DESCRIPTION OF THE TASK: Please find every line in the records below that contains the word "zener", and copy it.
▼
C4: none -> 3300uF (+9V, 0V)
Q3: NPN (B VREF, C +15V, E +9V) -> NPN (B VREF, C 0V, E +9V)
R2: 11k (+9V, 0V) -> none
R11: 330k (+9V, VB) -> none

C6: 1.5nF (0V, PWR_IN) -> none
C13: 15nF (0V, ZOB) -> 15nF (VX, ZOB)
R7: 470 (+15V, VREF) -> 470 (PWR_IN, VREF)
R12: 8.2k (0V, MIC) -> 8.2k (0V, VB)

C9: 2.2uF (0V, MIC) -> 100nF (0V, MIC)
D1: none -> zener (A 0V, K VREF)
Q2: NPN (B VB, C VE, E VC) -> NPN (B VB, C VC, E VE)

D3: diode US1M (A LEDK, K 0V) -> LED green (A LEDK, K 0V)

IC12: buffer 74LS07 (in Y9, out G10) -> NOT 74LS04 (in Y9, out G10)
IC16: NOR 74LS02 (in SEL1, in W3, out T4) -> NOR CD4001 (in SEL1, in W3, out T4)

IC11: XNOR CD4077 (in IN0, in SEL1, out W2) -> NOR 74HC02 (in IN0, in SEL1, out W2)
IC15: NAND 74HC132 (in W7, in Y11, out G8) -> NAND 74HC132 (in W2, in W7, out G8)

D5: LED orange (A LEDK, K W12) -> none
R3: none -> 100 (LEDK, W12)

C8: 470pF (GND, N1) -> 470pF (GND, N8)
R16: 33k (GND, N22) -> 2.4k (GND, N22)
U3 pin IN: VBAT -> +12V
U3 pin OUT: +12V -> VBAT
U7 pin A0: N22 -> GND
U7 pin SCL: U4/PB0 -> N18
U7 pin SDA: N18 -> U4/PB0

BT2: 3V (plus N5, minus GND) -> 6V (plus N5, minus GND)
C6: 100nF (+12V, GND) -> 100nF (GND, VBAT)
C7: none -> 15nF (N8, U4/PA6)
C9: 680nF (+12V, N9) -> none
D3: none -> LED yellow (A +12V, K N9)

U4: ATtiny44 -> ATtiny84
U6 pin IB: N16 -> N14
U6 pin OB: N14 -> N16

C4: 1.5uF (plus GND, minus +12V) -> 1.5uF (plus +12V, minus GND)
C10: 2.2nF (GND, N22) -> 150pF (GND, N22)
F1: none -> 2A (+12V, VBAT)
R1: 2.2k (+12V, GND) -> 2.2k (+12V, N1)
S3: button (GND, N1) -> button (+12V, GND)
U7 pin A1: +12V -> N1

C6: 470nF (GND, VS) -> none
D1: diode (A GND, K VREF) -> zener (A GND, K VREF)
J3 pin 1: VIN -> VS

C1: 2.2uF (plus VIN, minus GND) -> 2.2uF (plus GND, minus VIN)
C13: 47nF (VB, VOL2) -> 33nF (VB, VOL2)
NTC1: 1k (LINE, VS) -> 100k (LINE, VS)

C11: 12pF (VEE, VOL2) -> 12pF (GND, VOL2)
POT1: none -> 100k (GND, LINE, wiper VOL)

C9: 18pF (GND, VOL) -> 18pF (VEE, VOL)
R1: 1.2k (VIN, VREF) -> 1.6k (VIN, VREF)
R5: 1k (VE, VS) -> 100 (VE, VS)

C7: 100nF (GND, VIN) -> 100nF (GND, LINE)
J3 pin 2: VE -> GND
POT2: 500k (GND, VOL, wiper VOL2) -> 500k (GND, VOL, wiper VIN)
▲
ANSWER FOR THIS EXERCISE:
D1: none -> zener (A 0V, K VREF)
D1: diode (A GND, K VREF) -> zener (A GND, K VREF)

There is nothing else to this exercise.